*TASK*. Copy out every line below that contains the string "location". Match case exactly.
— start RAW RECORDS —
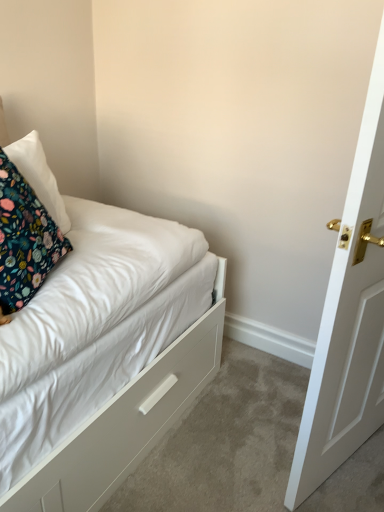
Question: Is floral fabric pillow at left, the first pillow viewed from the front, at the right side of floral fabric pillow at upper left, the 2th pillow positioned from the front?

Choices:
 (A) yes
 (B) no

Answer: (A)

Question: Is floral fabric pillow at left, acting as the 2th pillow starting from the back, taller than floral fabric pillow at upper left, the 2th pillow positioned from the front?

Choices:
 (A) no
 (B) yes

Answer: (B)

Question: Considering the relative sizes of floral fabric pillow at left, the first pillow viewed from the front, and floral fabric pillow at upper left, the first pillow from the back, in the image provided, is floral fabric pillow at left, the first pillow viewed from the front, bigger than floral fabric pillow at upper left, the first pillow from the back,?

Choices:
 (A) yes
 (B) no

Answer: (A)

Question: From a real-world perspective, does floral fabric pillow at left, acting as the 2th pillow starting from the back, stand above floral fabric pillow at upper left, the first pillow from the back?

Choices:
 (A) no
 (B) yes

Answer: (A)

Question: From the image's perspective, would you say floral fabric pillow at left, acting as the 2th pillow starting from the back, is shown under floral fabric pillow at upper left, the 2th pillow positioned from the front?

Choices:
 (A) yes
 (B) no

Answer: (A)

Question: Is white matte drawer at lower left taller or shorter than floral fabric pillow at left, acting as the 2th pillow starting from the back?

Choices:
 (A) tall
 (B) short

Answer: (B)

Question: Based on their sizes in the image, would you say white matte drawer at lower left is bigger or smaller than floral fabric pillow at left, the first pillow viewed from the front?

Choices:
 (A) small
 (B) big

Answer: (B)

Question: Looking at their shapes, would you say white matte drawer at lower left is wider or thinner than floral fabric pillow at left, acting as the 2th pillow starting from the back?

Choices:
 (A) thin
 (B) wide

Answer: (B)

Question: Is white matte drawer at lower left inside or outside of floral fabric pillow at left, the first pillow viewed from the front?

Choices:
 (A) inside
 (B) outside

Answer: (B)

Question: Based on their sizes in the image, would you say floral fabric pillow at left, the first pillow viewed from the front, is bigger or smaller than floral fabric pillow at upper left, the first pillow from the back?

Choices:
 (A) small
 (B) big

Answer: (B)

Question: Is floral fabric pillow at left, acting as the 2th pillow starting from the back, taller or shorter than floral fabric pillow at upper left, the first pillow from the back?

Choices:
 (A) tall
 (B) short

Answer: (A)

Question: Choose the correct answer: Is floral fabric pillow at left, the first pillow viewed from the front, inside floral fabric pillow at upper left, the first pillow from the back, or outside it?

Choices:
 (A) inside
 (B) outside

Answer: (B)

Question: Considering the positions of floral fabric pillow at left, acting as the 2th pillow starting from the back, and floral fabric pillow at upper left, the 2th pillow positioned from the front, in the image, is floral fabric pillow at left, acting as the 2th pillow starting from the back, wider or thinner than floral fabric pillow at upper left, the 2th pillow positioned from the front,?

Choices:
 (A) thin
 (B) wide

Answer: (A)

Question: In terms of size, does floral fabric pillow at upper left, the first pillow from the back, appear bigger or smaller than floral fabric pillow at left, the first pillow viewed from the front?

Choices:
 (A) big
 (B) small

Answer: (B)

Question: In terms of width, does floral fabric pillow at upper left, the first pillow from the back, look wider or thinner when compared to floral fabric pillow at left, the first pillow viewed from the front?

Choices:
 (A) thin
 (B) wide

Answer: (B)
— end RAW RECORDS —
— start RAW RECORDS —
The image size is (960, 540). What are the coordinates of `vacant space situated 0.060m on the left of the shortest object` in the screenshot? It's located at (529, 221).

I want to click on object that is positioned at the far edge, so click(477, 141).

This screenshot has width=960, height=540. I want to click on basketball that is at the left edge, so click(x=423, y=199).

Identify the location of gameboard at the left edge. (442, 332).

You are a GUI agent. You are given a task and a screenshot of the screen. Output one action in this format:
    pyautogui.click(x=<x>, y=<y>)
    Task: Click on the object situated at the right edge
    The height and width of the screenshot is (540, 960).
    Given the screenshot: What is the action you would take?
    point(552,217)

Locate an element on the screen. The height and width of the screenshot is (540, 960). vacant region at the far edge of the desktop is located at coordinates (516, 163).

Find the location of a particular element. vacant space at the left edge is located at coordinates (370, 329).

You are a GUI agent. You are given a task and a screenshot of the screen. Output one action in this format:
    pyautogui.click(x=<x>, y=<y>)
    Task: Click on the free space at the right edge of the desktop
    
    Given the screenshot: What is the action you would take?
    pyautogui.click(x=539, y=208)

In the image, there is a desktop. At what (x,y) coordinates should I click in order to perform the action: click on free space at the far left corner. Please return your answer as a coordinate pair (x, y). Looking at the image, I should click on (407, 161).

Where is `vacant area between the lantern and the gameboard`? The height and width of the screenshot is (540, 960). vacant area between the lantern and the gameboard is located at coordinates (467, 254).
— end RAW RECORDS —
*THE COMPLETED TASK*.
Identify the location of gameboard at the left edge. (442, 332).
Find the location of a particular element. vacant space at the left edge is located at coordinates (370, 329).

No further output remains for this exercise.